Object state change records:
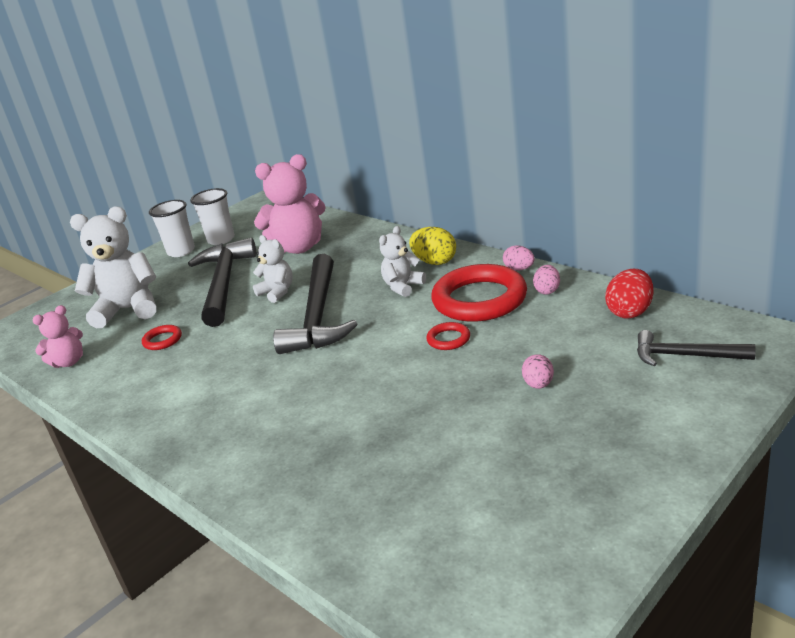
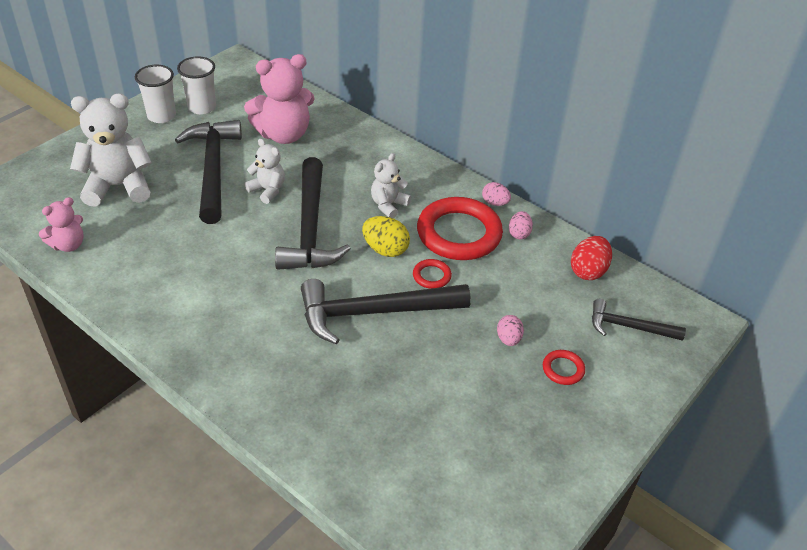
camera: 10 degrees left, 15 degrees up
red ring [142,325,182,350] -> red ring moved to [543,350,585,385]
yellow egg [409,227,456,265] -> yellow egg moved to [362,216,410,257]
none -> black hammer [301,279,471,344]

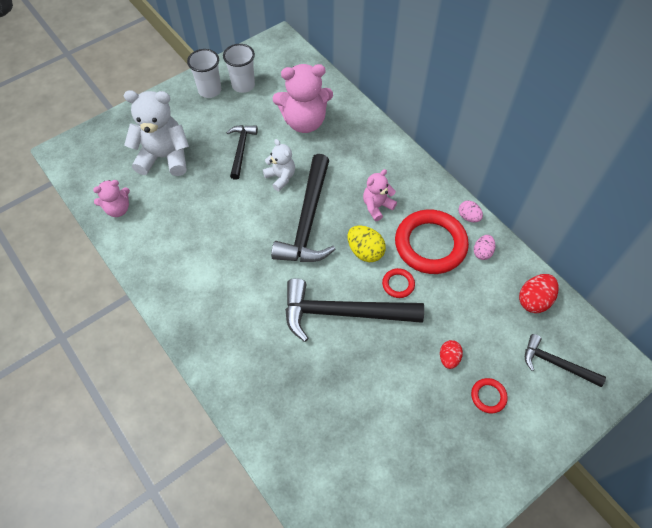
camera: 15 degrees right, 15 degrees up
black hammer [175,120,242,224] -> black hammer [226,125,258,180], size x0.55
white teddy bear [371,153,411,218] -> pink teddy bear [363,169,397,221]
pink egg [497,315,524,346] -> red egg [440,340,463,369]

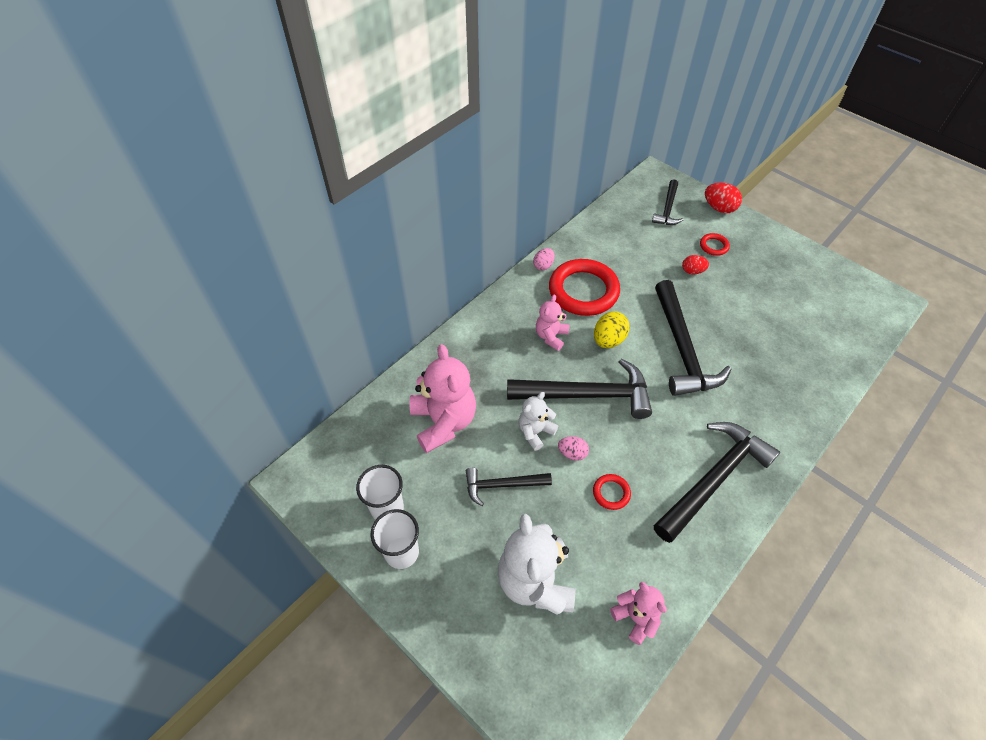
camera: 100 degrees left, 5 degrees down
pink teddy bear [363,169,397,221] -> pink teddy bear turned 75 degrees clockwise [536,295,570,351]
red ring [382,268,415,298] -> red ring moved to [593,474,631,510]
pink egg [474,235,495,260] -> pink egg moved to [558,436,589,461]
red egg [519,274,559,313] -> red egg moved to [705,183,742,213]
none -> black hammer [654,422,780,543]

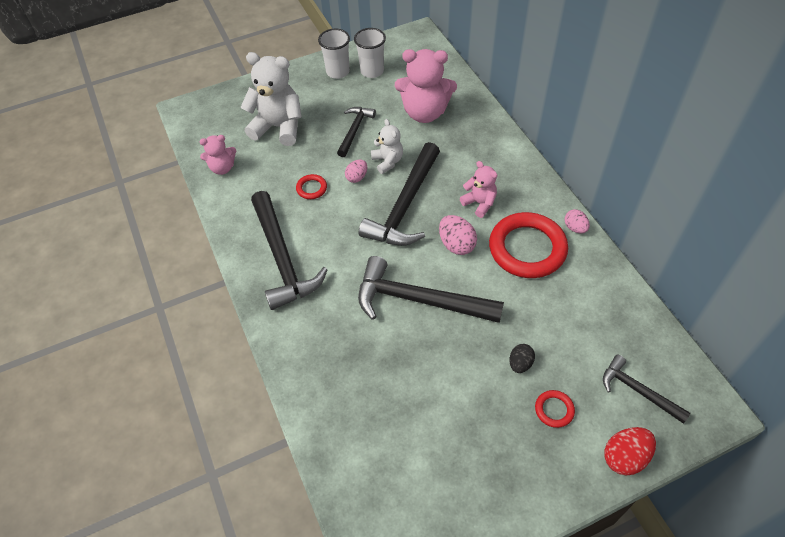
camera: 115 degrees right, 0 degrees up
yellow egg [594,311,630,348] -> pink egg [439,215,477,255]
red egg [682,255,709,274] -> black egg [509,344,535,373]

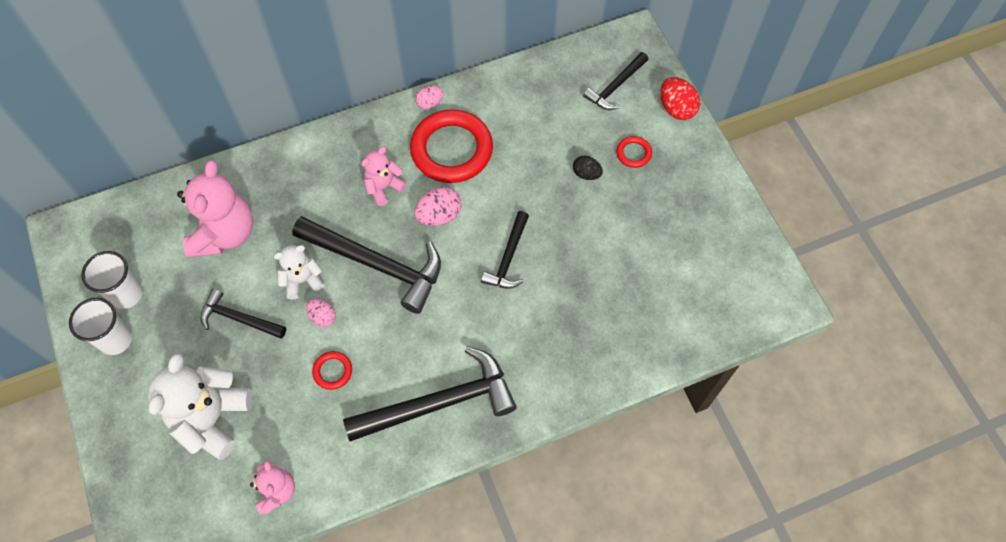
camera: 90 degrees left, 10 degrees up
black hammer [358,256,504,323] -> black hammer [481,211,529,289], size x0.55

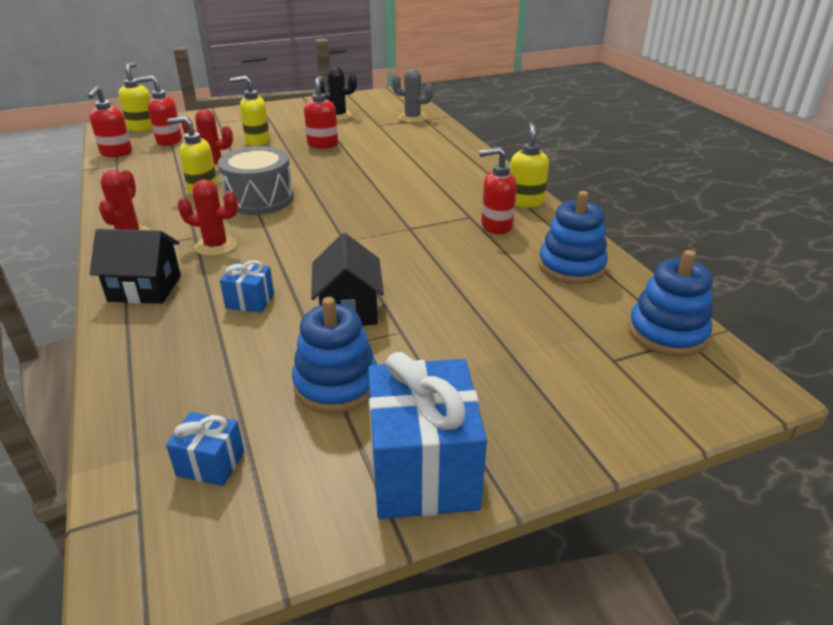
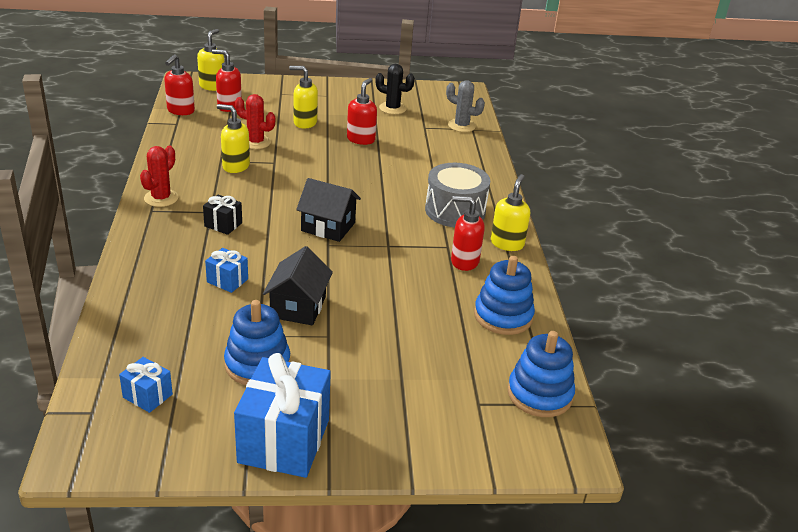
camera: 15 degrees right, 0 degrees up
black house [90,229,181,304] -> black house moved to [296,178,361,242]
red cactus [177,179,238,256] -> black gift [203,195,242,235]
grey drum [218,146,294,215] -> grey drum moved to [425,163,490,228]

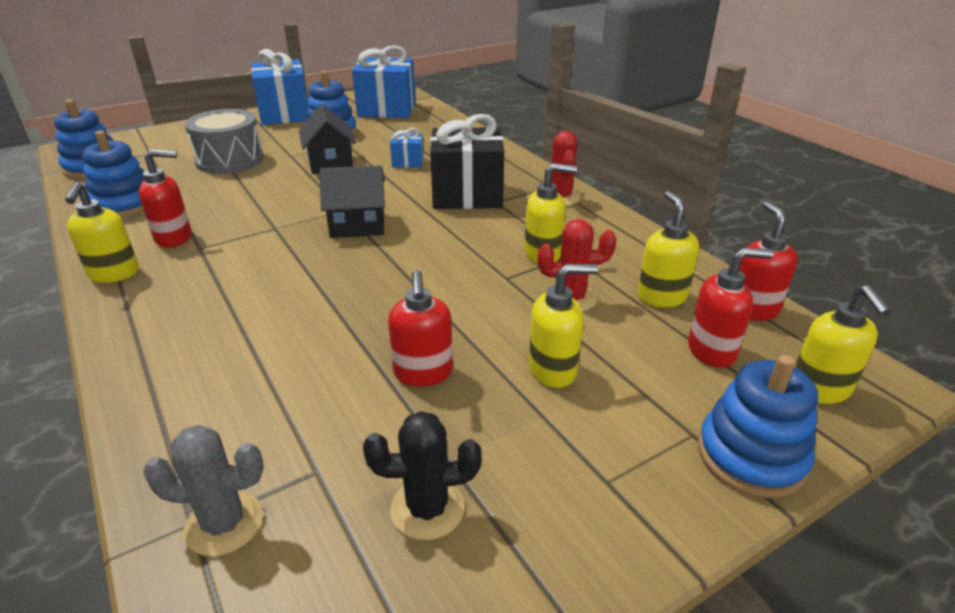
camera: 155 degrees right, 0 degrees up
blue gift [119,357,173,413] -> blue gift [352,45,416,118], size x2.10
black gift [203,195,242,235] -> black gift [430,114,504,209], size x2.10
grey drum [425,163,490,228] -> grey drum moved to [185,109,264,174]
none -> yellow soap dispenser [638,191,699,307]
none -> blue stacking toy [698,355,818,498]

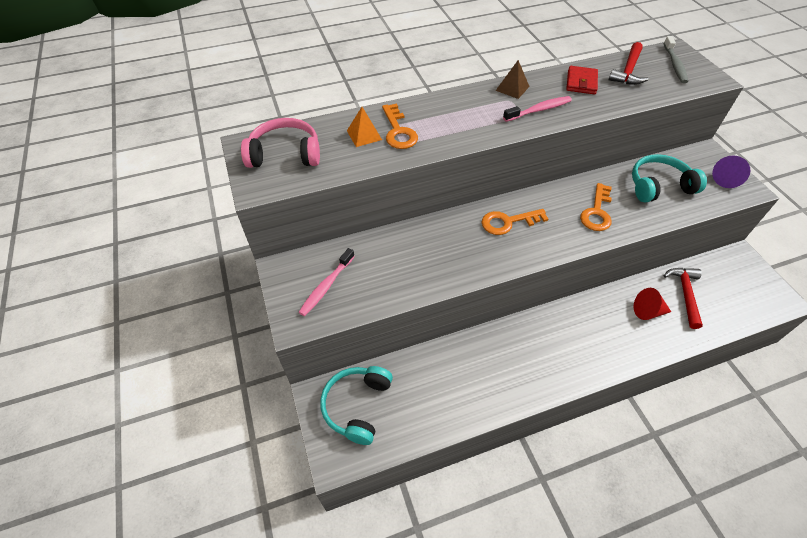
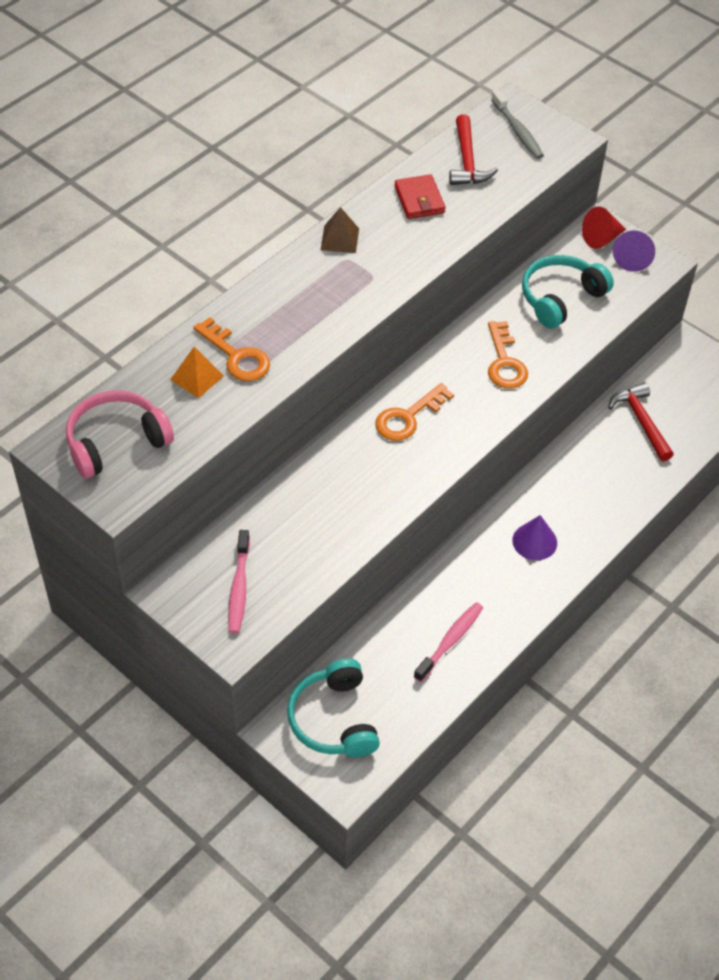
camera: 30 degrees left, 0 degrees up
pink toothbrush [503,96,572,122] -> pink toothbrush moved to [413,602,483,682]
red cone [634,288,671,320] -> red cone moved to [582,207,626,249]
none -> purple cone [513,515,557,560]

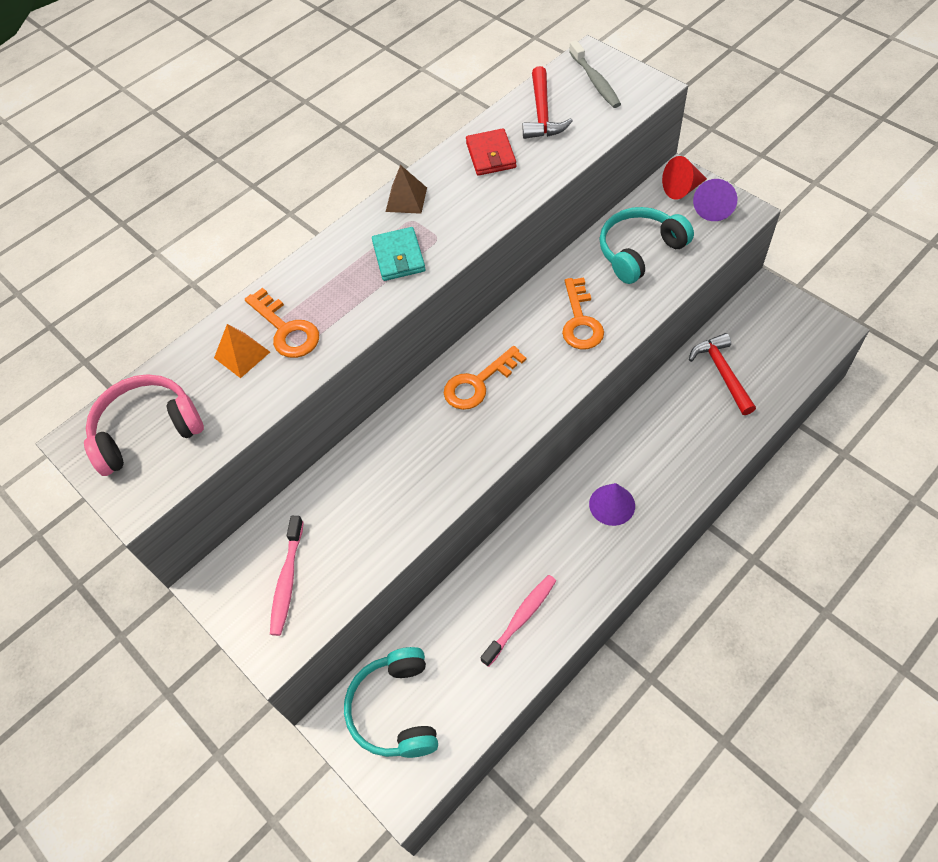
camera: 10 degrees right, 5 degrees up
none -> turquoise wallet [372,227,426,281]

● **Exercise requirements**
Nothing is needed beyond an exact transcription of the lines from the one containing "grey drum [218,146,294,215]" to the end of the entries above, with the pictures omitted.

● **Exercise solution**
grey drum [218,146,294,215] -> grey drum moved to [425,163,490,228]

camera: 155 degrees right, 0 degrees up
blue gift [119,357,173,413] -> blue gift [352,45,416,118], size x2.10
black gift [203,195,242,235] -> black gift [430,114,504,209], size x2.10
grey drum [425,163,490,228] -> grey drum moved to [185,109,264,174]
none -> yellow soap dispenser [638,191,699,307]
none -> blue stacking toy [698,355,818,498]

camera: 30 degrees left, 0 degrees up
pink toothbrush [503,96,572,122] -> pink toothbrush moved to [413,602,483,682]
red cone [634,288,671,320] -> red cone moved to [582,207,626,249]
none -> purple cone [513,515,557,560]

camera: 10 degrees right, 5 degrees up
none -> turquoise wallet [372,227,426,281]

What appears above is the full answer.